| Your goal |
Would you please repeat all of the data exactly, omitting the pictures?

[Items from a dataset]
┄┄┄┄┄┄
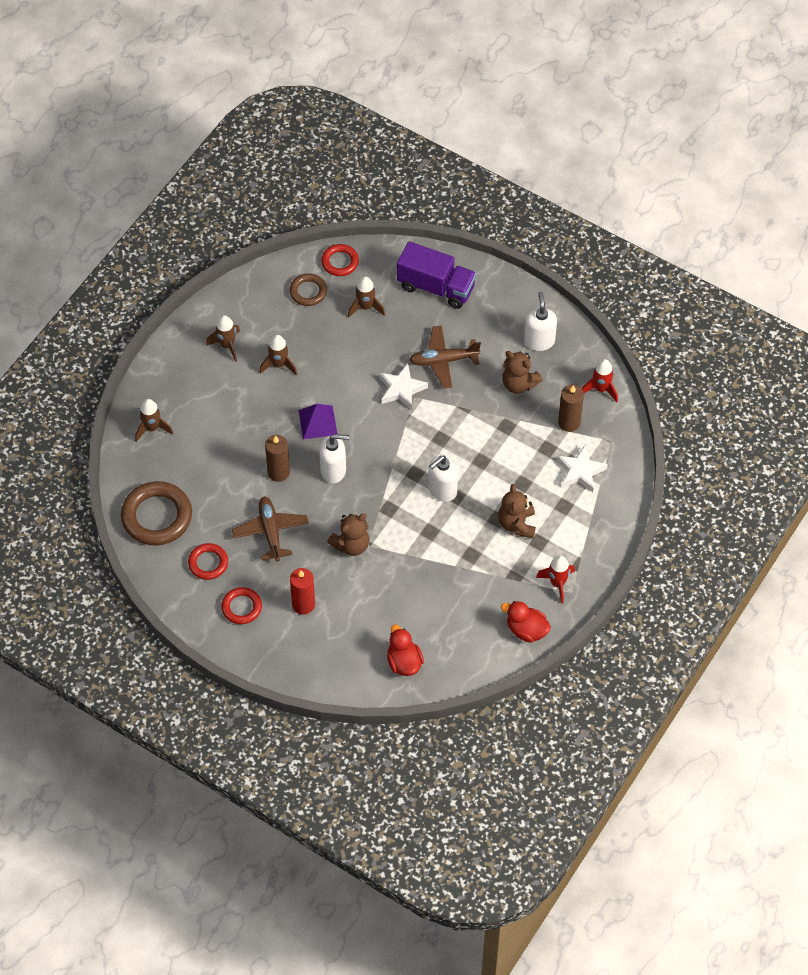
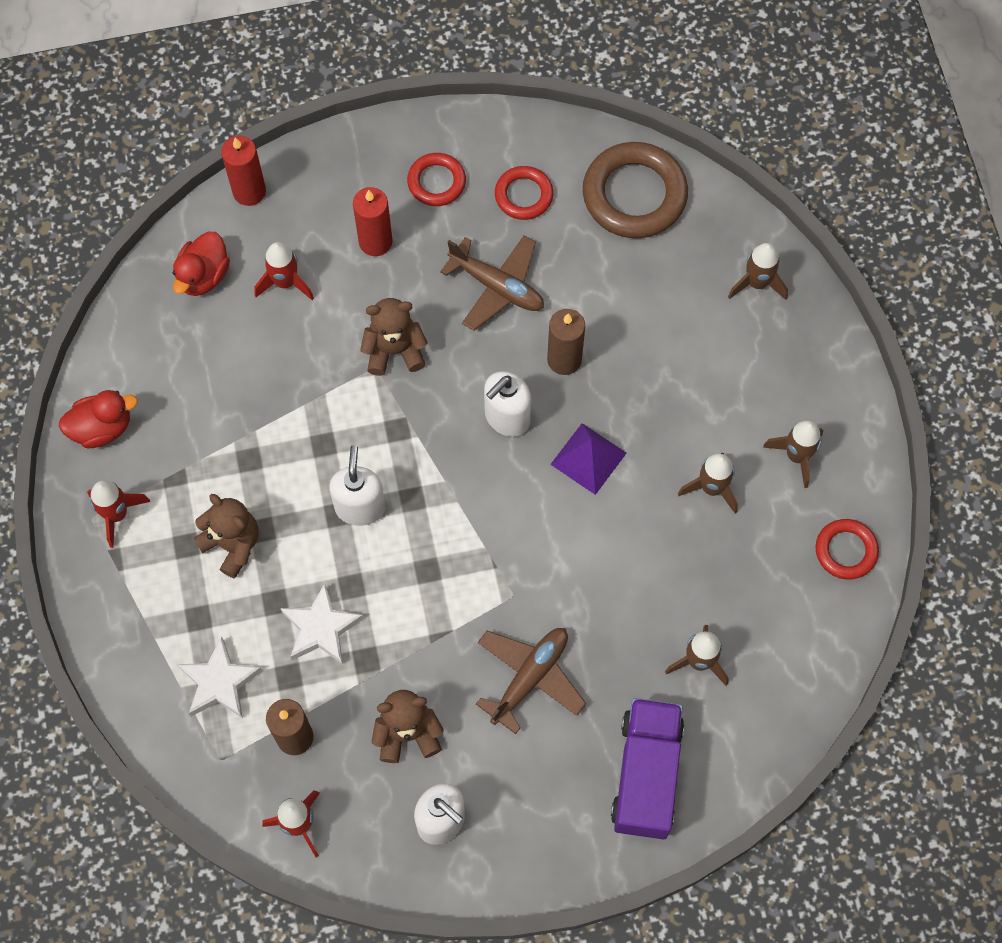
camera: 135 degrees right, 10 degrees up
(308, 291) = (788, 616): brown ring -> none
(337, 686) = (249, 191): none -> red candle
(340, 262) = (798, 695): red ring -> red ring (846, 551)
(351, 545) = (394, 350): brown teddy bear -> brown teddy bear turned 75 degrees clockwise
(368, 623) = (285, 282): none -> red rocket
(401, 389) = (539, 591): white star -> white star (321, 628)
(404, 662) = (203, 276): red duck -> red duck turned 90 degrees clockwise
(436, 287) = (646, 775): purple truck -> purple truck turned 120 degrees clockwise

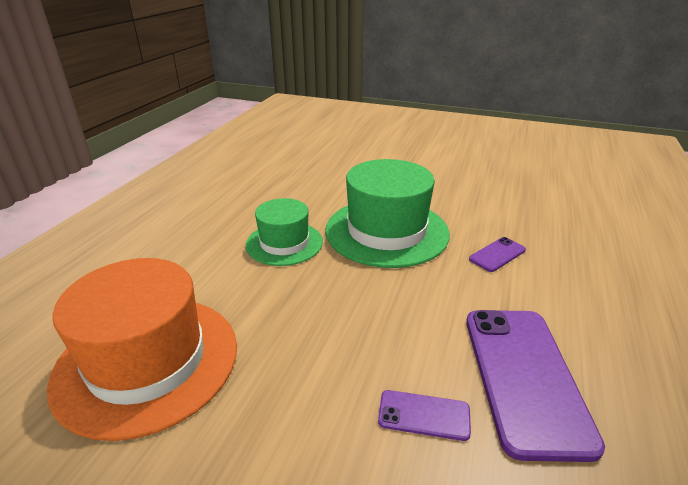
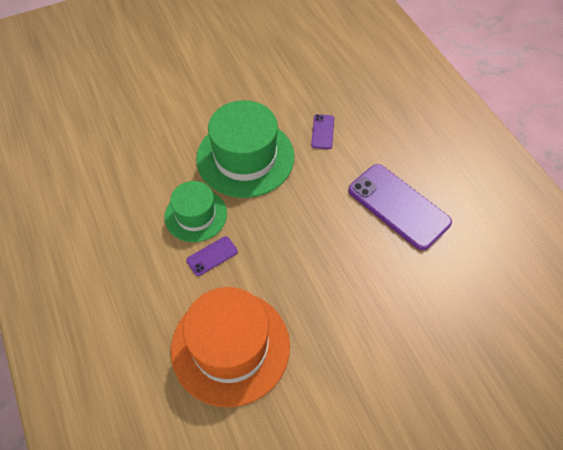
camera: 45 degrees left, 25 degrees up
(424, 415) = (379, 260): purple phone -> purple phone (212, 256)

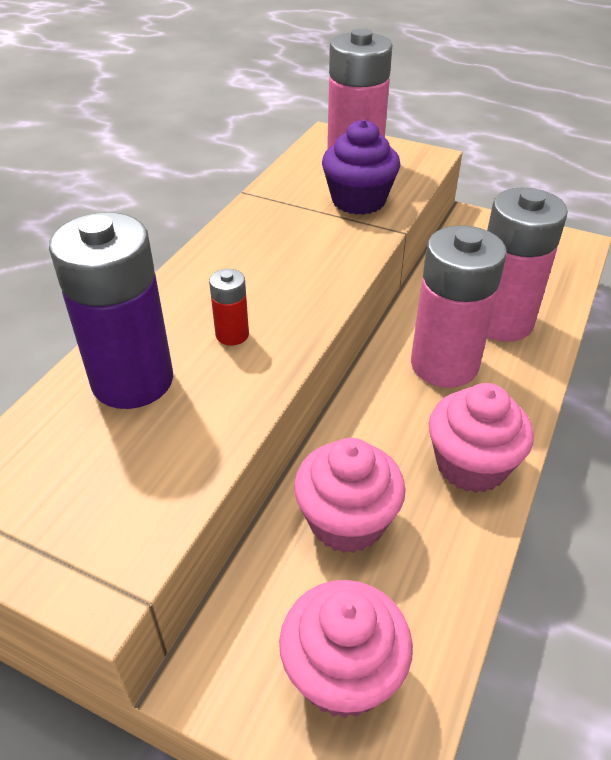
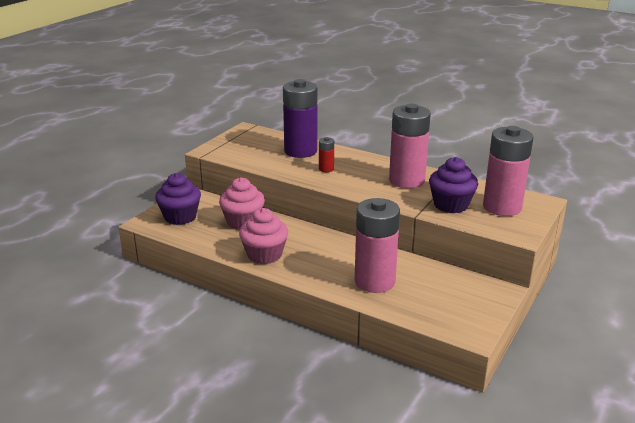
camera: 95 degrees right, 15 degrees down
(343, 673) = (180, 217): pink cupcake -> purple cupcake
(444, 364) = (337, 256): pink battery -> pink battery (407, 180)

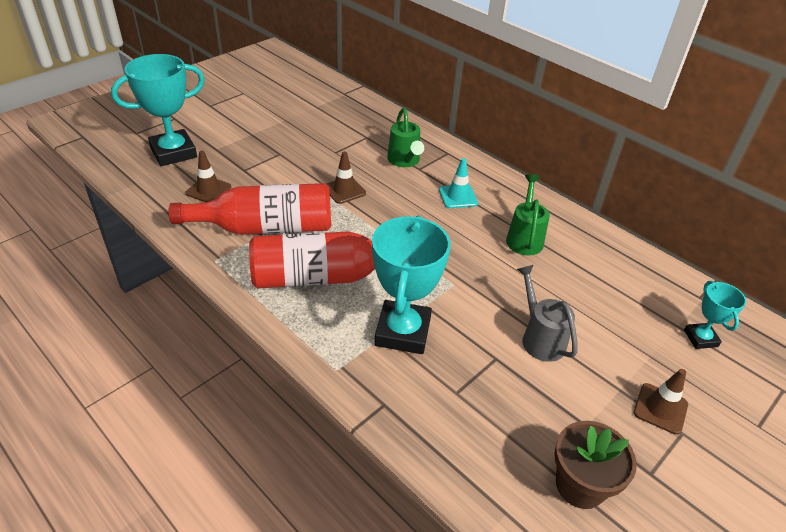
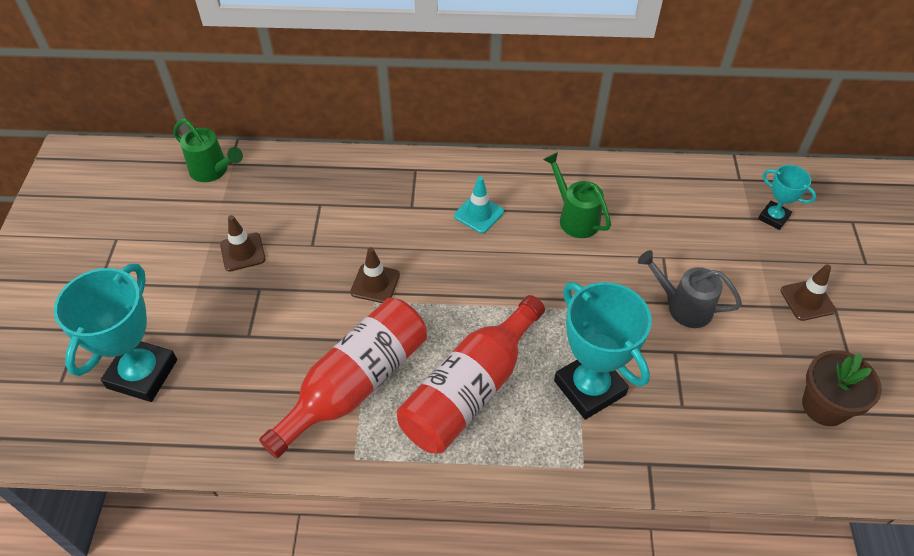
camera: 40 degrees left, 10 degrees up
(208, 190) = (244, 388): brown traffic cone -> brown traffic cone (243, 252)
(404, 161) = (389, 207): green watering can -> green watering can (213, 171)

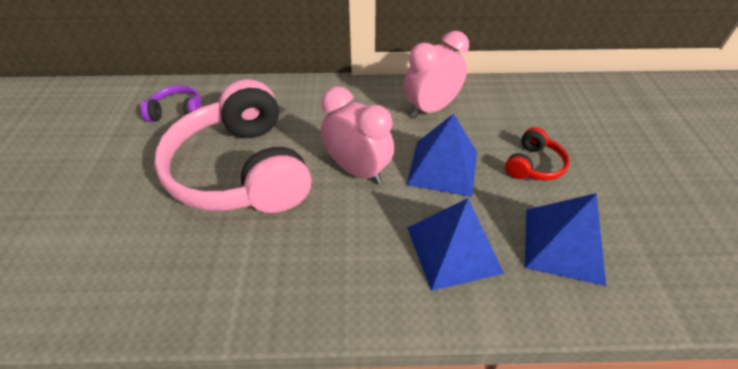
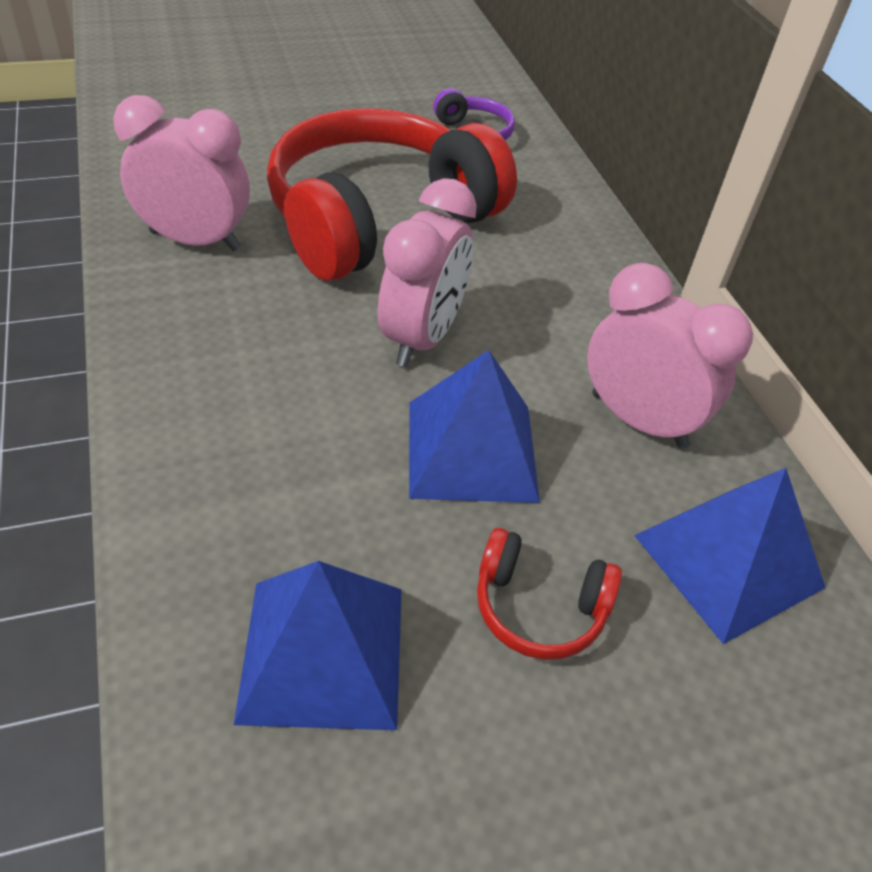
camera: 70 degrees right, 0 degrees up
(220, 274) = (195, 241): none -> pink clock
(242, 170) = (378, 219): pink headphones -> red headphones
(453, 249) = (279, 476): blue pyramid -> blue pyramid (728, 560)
┄┄┄┄┄┄
| Answer to the exercise |
camera: 135 degrees right, 10 degrees up
(308, 291) = (788, 616): brown ring -> none
(337, 686) = (249, 191): none -> red candle
(340, 262) = (798, 695): red ring -> red ring (846, 551)
(351, 545) = (394, 350): brown teddy bear -> brown teddy bear turned 75 degrees clockwise
(368, 623) = (285, 282): none -> red rocket
(401, 389) = (539, 591): white star -> white star (321, 628)
(404, 662) = (203, 276): red duck -> red duck turned 90 degrees clockwise
(436, 287) = (646, 775): purple truck -> purple truck turned 120 degrees clockwise

camera: 45 degrees left, 25 degrees up
(424, 415) = (379, 260): purple phone -> purple phone (212, 256)

camera: 95 degrees right, 15 degrees down
(343, 673) = (180, 217): pink cupcake -> purple cupcake
(444, 364) = (337, 256): pink battery -> pink battery (407, 180)

camera: 40 degrees left, 10 degrees up
(208, 190) = (244, 388): brown traffic cone -> brown traffic cone (243, 252)
(404, 161) = (389, 207): green watering can -> green watering can (213, 171)

camera: 70 degrees right, 0 degrees up
(220, 274) = (195, 241): none -> pink clock
(242, 170) = (378, 219): pink headphones -> red headphones
(453, 249) = (279, 476): blue pyramid -> blue pyramid (728, 560)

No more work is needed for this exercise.